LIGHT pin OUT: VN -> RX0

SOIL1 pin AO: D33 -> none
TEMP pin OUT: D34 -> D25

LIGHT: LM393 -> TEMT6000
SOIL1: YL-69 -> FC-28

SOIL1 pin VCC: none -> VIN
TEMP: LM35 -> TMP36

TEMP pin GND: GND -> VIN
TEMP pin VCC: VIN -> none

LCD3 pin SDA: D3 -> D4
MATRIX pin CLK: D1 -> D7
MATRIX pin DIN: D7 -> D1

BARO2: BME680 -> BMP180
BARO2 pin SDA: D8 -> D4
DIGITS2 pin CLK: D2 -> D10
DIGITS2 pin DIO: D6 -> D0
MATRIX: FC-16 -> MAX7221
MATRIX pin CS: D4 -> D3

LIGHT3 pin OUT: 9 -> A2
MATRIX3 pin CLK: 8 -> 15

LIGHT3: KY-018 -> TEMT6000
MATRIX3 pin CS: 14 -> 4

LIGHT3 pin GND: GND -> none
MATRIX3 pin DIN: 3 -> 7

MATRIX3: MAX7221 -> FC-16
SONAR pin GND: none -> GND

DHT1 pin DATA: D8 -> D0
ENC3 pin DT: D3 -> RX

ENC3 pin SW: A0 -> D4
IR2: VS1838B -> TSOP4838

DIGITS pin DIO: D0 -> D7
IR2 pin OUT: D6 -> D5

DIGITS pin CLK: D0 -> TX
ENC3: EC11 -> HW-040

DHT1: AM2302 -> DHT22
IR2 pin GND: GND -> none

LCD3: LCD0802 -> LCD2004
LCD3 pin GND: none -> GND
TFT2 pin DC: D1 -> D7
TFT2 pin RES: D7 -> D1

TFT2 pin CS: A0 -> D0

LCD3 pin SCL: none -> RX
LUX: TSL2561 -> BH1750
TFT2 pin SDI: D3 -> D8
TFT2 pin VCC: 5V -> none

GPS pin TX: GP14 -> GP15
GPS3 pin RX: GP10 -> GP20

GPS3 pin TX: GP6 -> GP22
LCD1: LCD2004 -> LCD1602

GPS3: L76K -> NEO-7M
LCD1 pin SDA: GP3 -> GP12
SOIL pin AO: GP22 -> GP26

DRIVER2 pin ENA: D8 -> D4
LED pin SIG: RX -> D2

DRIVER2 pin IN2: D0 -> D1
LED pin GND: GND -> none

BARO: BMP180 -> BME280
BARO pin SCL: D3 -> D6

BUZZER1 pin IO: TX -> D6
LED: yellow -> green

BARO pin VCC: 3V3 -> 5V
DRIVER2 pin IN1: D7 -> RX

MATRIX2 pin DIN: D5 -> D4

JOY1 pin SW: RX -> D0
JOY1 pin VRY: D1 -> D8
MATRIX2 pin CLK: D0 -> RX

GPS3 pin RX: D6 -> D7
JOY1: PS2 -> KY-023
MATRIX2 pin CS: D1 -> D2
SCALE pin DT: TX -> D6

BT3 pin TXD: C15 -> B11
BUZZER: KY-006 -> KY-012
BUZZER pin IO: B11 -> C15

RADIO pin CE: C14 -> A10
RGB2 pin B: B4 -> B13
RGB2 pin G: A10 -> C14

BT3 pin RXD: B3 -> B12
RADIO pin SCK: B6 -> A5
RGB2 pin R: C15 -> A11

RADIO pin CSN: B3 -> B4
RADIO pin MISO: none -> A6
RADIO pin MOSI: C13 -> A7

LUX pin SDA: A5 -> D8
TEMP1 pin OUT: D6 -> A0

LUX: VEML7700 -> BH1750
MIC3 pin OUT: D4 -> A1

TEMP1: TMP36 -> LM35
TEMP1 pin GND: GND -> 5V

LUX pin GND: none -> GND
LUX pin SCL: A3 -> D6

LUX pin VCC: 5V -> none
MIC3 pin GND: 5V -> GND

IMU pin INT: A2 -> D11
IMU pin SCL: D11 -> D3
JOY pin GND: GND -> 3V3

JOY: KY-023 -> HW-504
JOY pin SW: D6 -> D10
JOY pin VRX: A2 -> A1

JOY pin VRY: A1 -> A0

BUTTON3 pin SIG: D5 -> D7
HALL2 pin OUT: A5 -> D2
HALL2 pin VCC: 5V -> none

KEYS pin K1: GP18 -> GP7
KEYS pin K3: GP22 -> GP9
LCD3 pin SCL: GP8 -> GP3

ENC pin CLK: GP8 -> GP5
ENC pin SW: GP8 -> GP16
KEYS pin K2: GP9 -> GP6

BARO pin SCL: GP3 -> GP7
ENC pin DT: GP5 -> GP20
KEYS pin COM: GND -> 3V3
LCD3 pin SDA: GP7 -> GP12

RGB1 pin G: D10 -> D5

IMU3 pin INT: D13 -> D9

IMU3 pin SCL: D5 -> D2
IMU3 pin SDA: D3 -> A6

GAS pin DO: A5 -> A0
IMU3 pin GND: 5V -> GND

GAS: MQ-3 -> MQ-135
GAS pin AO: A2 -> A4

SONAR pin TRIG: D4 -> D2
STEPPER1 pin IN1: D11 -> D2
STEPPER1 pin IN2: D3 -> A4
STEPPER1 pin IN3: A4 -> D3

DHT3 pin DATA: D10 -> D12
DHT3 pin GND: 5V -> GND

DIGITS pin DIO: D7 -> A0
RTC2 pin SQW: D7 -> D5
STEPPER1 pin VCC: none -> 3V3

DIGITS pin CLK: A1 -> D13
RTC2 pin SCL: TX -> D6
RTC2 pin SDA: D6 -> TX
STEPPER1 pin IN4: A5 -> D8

## EXERCISE INSTRUCTIONS
Each line of the data is to be retyped exactly.

## WRITTEN RESPONSE
LIGHT pin OUT: VN -> RX0

SOIL1 pin AO: D33 -> none
TEMP pin OUT: D34 -> D25

LIGHT: LM393 -> TEMT6000
SOIL1: YL-69 -> FC-28

SOIL1 pin VCC: none -> VIN
TEMP: LM35 -> TMP36

TEMP pin GND: GND -> VIN
TEMP pin VCC: VIN -> none

LCD3 pin SDA: D3 -> D4
MATRIX pin CLK: D1 -> D7
MATRIX pin DIN: D7 -> D1

BARO2: BME680 -> BMP180
BARO2 pin SDA: D8 -> D4
DIGITS2 pin CLK: D2 -> D10
DIGITS2 pin DIO: D6 -> D0
MATRIX: FC-16 -> MAX7221
MATRIX pin CS: D4 -> D3

LIGHT3 pin OUT: 9 -> A2
MATRIX3 pin CLK: 8 -> 15

LIGHT3: KY-018 -> TEMT6000
MATRIX3 pin CS: 14 -> 4

LIGHT3 pin GND: GND -> none
MATRIX3 pin DIN: 3 -> 7

MATRIX3: MAX7221 -> FC-16
SONAR pin GND: none -> GND

DHT1 pin DATA: D8 -> D0
ENC3 pin DT: D3 -> RX

ENC3 pin SW: A0 -> D4
IR2: VS1838B -> TSOP4838

DIGITS pin DIO: D0 -> D7
IR2 pin OUT: D6 -> D5

DIGITS pin CLK: D0 -> TX
ENC3: EC11 -> HW-040

DHT1: AM2302 -> DHT22
IR2 pin GND: GND -> none

LCD3: LCD0802 -> LCD2004
LCD3 pin GND: none -> GND
TFT2 pin DC: D1 -> D7
TFT2 pin RES: D7 -> D1

TFT2 pin CS: A0 -> D0

LCD3 pin SCL: none -> RX
LUX: TSL2561 -> BH1750
TFT2 pin SDI: D3 -> D8
TFT2 pin VCC: 5V -> none

GPS pin TX: GP14 -> GP15
GPS3 pin RX: GP10 -> GP20

GPS3 pin TX: GP6 -> GP22
LCD1: LCD2004 -> LCD1602

GPS3: L76K -> NEO-7M
LCD1 pin SDA: GP3 -> GP12
SOIL pin AO: GP22 -> GP26

DRIVER2 pin ENA: D8 -> D4
LED pin SIG: RX -> D2

DRIVER2 pin IN2: D0 -> D1
LED pin GND: GND -> none

BARO: BMP180 -> BME280
BARO pin SCL: D3 -> D6

BUZZER1 pin IO: TX -> D6
LED: yellow -> green

BARO pin VCC: 3V3 -> 5V
DRIVER2 pin IN1: D7 -> RX

MATRIX2 pin DIN: D5 -> D4

JOY1 pin SW: RX -> D0
JOY1 pin VRY: D1 -> D8
MATRIX2 pin CLK: D0 -> RX

GPS3 pin RX: D6 -> D7
JOY1: PS2 -> KY-023
MATRIX2 pin CS: D1 -> D2
SCALE pin DT: TX -> D6

BT3 pin TXD: C15 -> B11
BUZZER: KY-006 -> KY-012
BUZZER pin IO: B11 -> C15

RADIO pin CE: C14 -> A10
RGB2 pin B: B4 -> B13
RGB2 pin G: A10 -> C14

BT3 pin RXD: B3 -> B12
RADIO pin SCK: B6 -> A5
RGB2 pin R: C15 -> A11

RADIO pin CSN: B3 -> B4
RADIO pin MISO: none -> A6
RADIO pin MOSI: C13 -> A7

LUX pin SDA: A5 -> D8
TEMP1 pin OUT: D6 -> A0

LUX: VEML7700 -> BH1750
MIC3 pin OUT: D4 -> A1

TEMP1: TMP36 -> LM35
TEMP1 pin GND: GND -> 5V

LUX pin GND: none -> GND
LUX pin SCL: A3 -> D6

LUX pin VCC: 5V -> none
MIC3 pin GND: 5V -> GND

IMU pin INT: A2 -> D11
IMU pin SCL: D11 -> D3
JOY pin GND: GND -> 3V3

JOY: KY-023 -> HW-504
JOY pin SW: D6 -> D10
JOY pin VRX: A2 -> A1

JOY pin VRY: A1 -> A0

BUTTON3 pin SIG: D5 -> D7
HALL2 pin OUT: A5 -> D2
HALL2 pin VCC: 5V -> none

KEYS pin K1: GP18 -> GP7
KEYS pin K3: GP22 -> GP9
LCD3 pin SCL: GP8 -> GP3

ENC pin CLK: GP8 -> GP5
ENC pin SW: GP8 -> GP16
KEYS pin K2: GP9 -> GP6

BARO pin SCL: GP3 -> GP7
ENC pin DT: GP5 -> GP20
KEYS pin COM: GND -> 3V3
LCD3 pin SDA: GP7 -> GP12

RGB1 pin G: D10 -> D5

IMU3 pin INT: D13 -> D9

IMU3 pin SCL: D5 -> D2
IMU3 pin SDA: D3 -> A6

GAS pin DO: A5 -> A0
IMU3 pin GND: 5V -> GND

GAS: MQ-3 -> MQ-135
GAS pin AO: A2 -> A4

SONAR pin TRIG: D4 -> D2
STEPPER1 pin IN1: D11 -> D2
STEPPER1 pin IN2: D3 -> A4
STEPPER1 pin IN3: A4 -> D3

DHT3 pin DATA: D10 -> D12
DHT3 pin GND: 5V -> GND

DIGITS pin DIO: D7 -> A0
RTC2 pin SQW: D7 -> D5
STEPPER1 pin VCC: none -> 3V3

DIGITS pin CLK: A1 -> D13
RTC2 pin SCL: TX -> D6
RTC2 pin SDA: D6 -> TX
STEPPER1 pin IN4: A5 -> D8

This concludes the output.